Before-and-after change records:

▼▼▼

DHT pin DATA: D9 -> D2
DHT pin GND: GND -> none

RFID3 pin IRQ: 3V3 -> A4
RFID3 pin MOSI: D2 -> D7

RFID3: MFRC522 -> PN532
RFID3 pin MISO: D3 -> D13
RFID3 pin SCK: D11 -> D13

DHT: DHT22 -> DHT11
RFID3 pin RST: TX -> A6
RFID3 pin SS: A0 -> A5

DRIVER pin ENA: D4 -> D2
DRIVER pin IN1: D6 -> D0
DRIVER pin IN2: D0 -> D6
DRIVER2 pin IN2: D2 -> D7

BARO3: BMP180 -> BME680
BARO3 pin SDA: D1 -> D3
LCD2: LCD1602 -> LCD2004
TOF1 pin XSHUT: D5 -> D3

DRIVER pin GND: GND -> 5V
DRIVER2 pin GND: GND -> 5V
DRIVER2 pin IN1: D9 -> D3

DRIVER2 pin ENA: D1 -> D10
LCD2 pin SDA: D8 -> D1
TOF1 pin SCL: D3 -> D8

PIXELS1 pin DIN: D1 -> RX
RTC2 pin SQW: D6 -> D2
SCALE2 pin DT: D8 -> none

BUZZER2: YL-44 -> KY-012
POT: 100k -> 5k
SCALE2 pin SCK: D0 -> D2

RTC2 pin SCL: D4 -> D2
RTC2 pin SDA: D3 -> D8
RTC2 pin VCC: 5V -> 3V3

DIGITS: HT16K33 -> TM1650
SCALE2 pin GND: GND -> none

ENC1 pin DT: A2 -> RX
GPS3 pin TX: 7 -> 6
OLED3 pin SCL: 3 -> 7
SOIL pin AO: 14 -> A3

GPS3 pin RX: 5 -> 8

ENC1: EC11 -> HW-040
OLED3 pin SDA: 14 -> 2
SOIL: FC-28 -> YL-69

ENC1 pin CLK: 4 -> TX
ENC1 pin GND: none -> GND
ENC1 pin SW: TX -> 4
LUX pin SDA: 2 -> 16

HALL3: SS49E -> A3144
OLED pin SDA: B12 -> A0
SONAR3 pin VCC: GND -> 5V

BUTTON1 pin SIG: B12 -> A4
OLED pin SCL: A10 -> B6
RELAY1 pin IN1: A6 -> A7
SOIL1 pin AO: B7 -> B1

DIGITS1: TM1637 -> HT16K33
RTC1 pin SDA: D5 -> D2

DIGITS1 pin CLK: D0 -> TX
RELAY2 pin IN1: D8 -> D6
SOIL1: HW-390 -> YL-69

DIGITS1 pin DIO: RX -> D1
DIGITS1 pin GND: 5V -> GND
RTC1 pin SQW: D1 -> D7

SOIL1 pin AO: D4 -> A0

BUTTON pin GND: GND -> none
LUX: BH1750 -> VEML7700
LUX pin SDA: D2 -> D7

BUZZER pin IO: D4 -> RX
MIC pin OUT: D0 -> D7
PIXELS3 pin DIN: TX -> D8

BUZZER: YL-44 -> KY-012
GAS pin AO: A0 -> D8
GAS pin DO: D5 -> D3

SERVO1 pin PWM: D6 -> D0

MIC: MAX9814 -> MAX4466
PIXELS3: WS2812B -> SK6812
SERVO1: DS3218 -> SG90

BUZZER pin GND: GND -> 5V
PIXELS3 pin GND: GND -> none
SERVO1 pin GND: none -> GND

▲▲▲

The answer must be the line containing "DIGITS1 pin DIO: RX -> D1" and every line after it to the end of the records, repeated exactly.

> [REPLY TO THE EXERCISE]
DIGITS1 pin DIO: RX -> D1
DIGITS1 pin GND: 5V -> GND
RTC1 pin SQW: D1 -> D7

SOIL1 pin AO: D4 -> A0

BUTTON pin GND: GND -> none
LUX: BH1750 -> VEML7700
LUX pin SDA: D2 -> D7

BUZZER pin IO: D4 -> RX
MIC pin OUT: D0 -> D7
PIXELS3 pin DIN: TX -> D8

BUZZER: YL-44 -> KY-012
GAS pin AO: A0 -> D8
GAS pin DO: D5 -> D3

SERVO1 pin PWM: D6 -> D0

MIC: MAX9814 -> MAX4466
PIXELS3: WS2812B -> SK6812
SERVO1: DS3218 -> SG90

BUZZER pin GND: GND -> 5V
PIXELS3 pin GND: GND -> none
SERVO1 pin GND: none -> GND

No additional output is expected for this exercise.